- ABOUT THIS EXERCISE -
Reproduce exactly the line that contains "ENC3: HW-040 -> EC11" and every line after it through the end of the records below, leaving out all pictures.

Version comparison data
▼

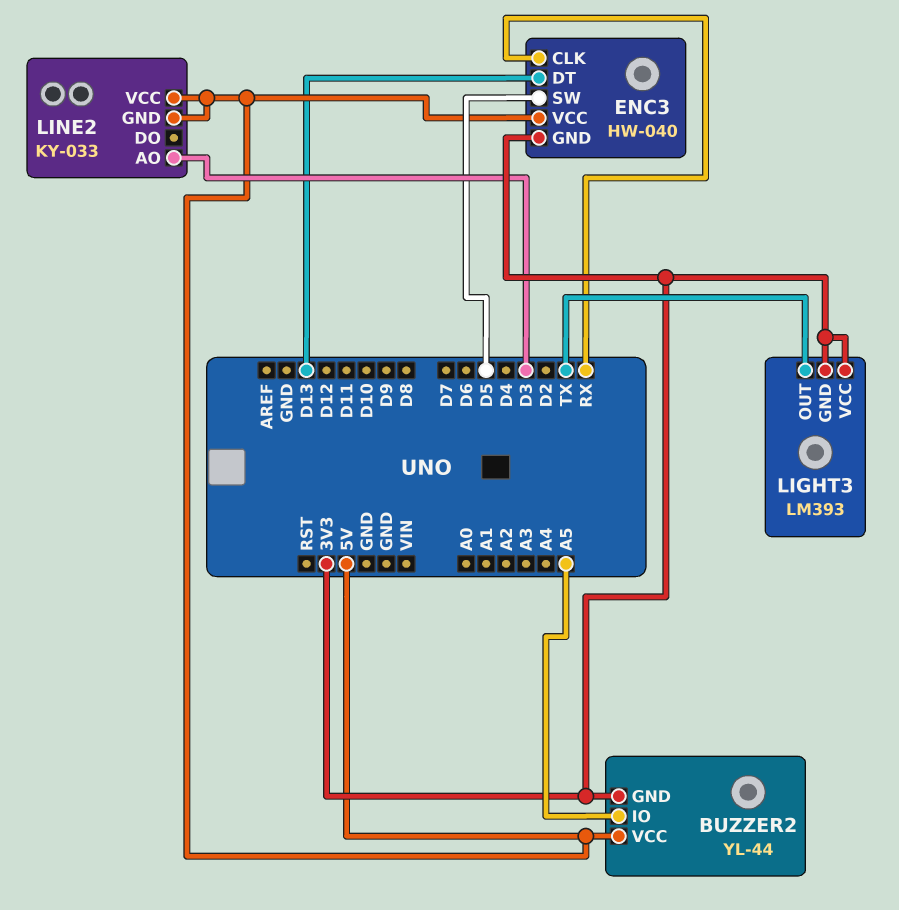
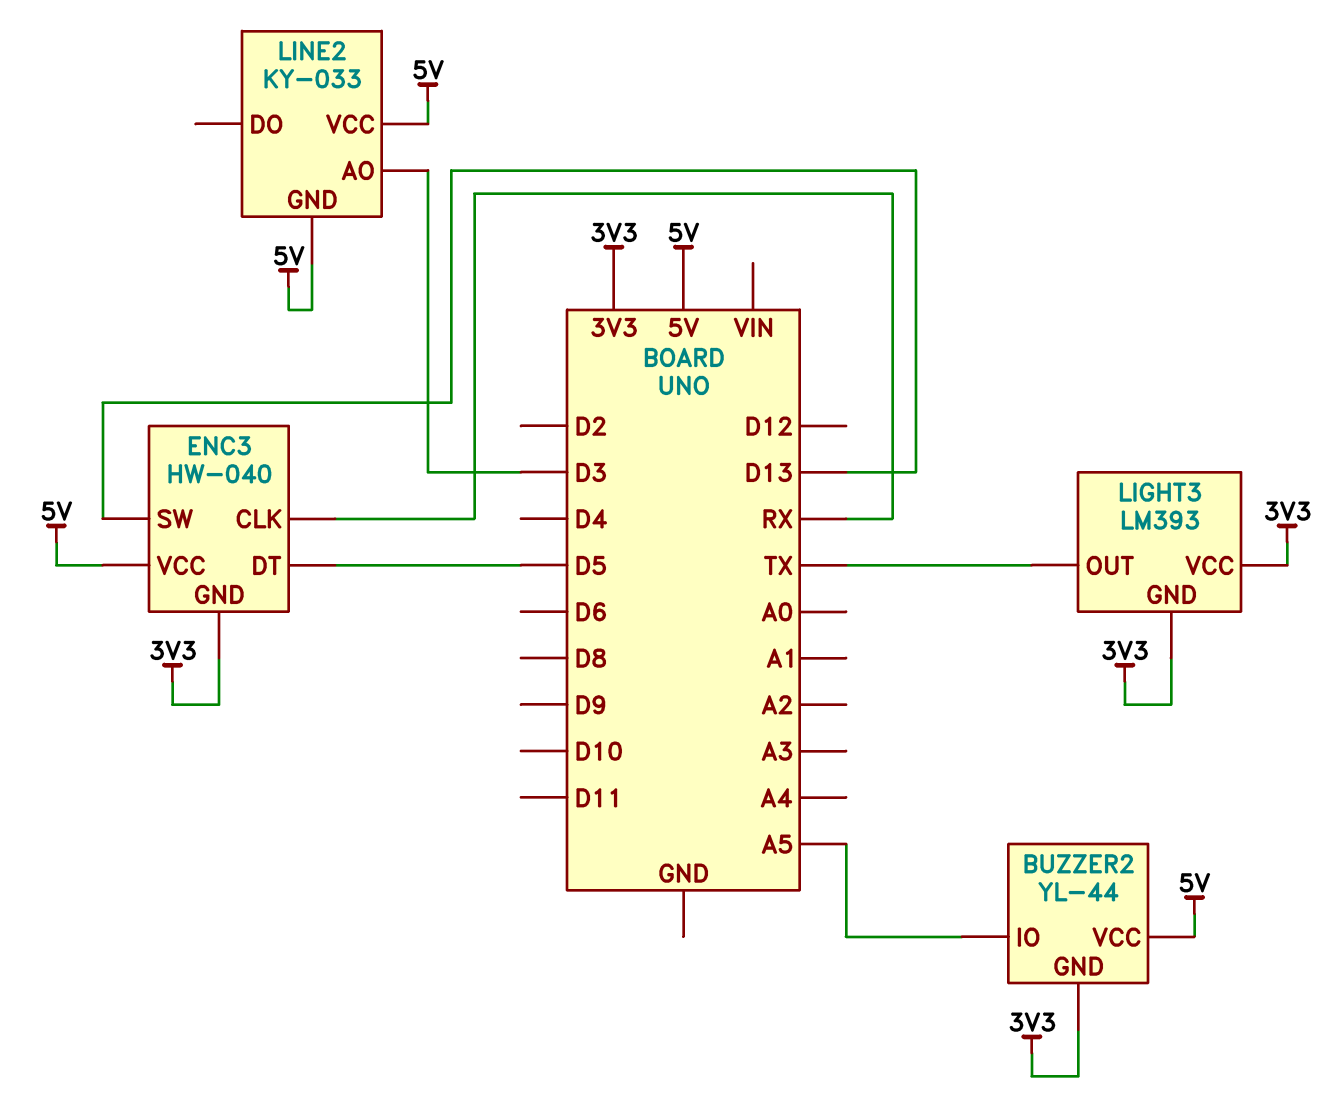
ENC3 pin DT: D13 -> D5
ENC3 pin SW: D5 -> D13

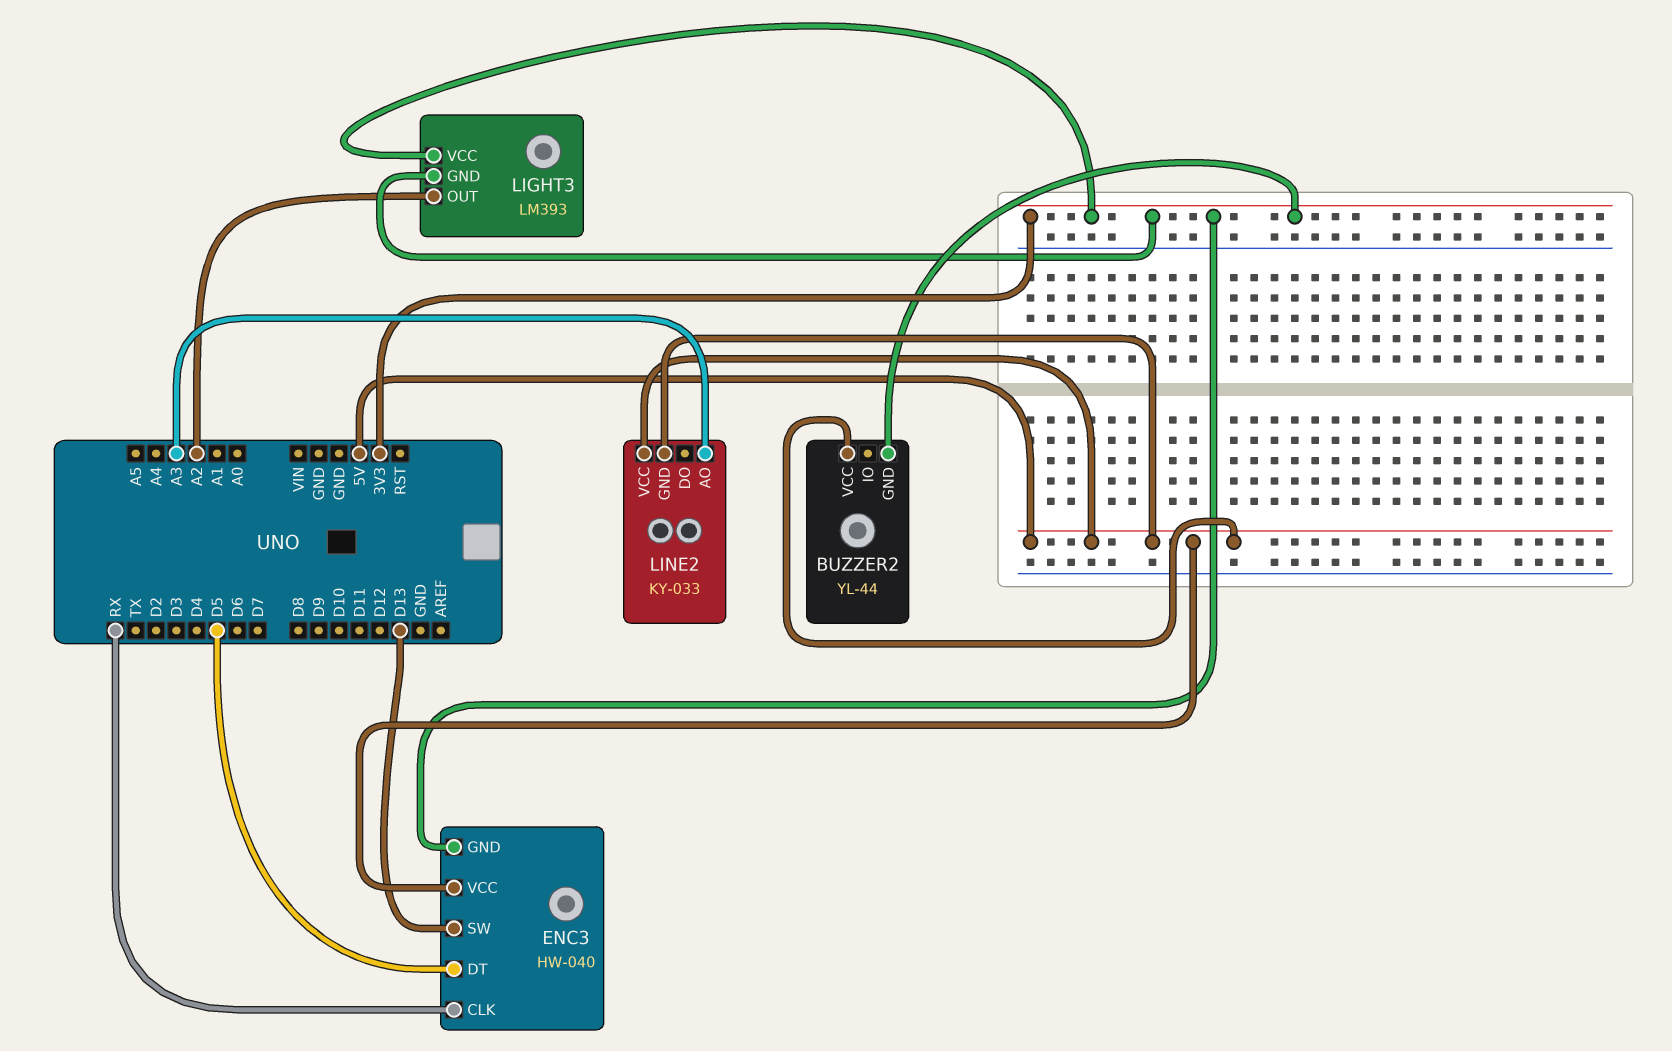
BUZZER2 pin IO: A5 -> none
LIGHT3 pin OUT: TX -> A2
LINE2 pin AO: D3 -> A3

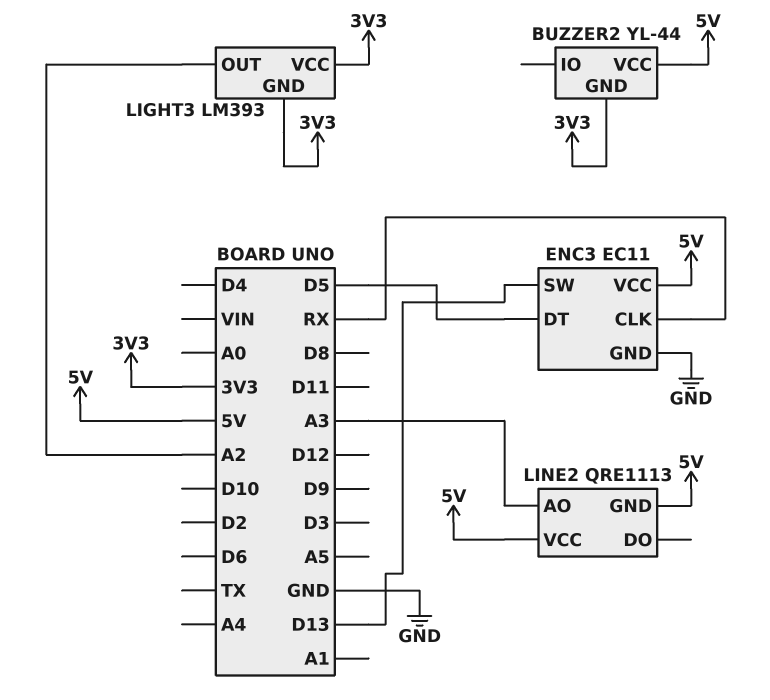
ENC3: HW-040 -> EC11
ENC3 pin GND: 3V3 -> GND
LINE2: KY-033 -> QRE1113

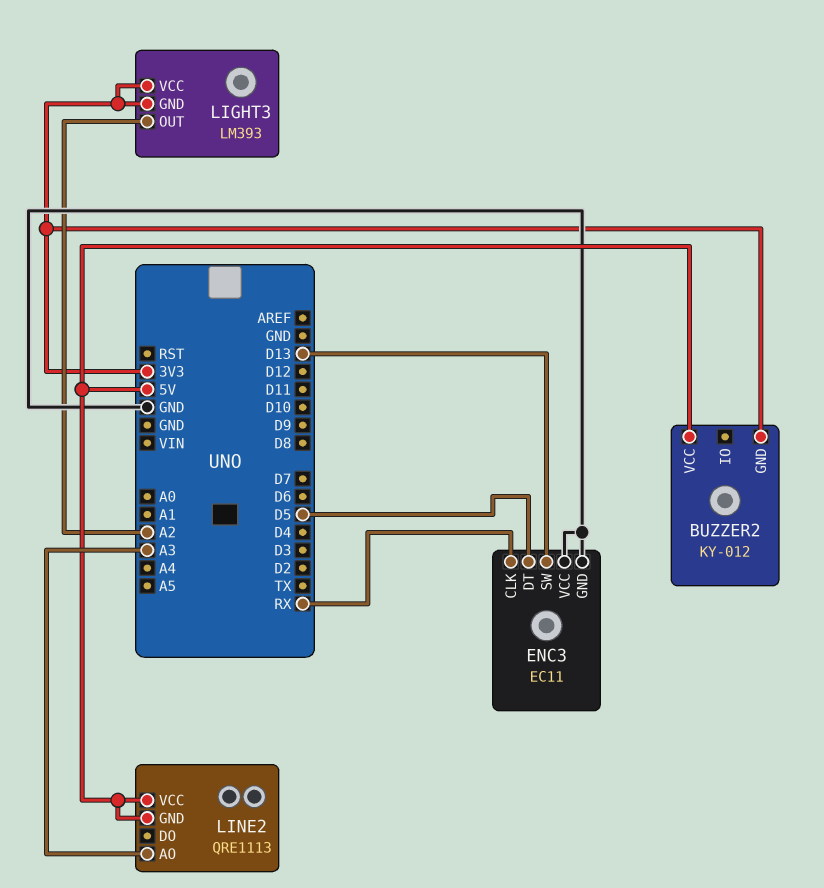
BUZZER2: YL-44 -> KY-012
ENC3 pin VCC: 5V -> GND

▲

- EXERCISE ANSWER -
ENC3: HW-040 -> EC11
ENC3 pin GND: 3V3 -> GND
LINE2: KY-033 -> QRE1113

BUZZER2: YL-44 -> KY-012
ENC3 pin VCC: 5V -> GND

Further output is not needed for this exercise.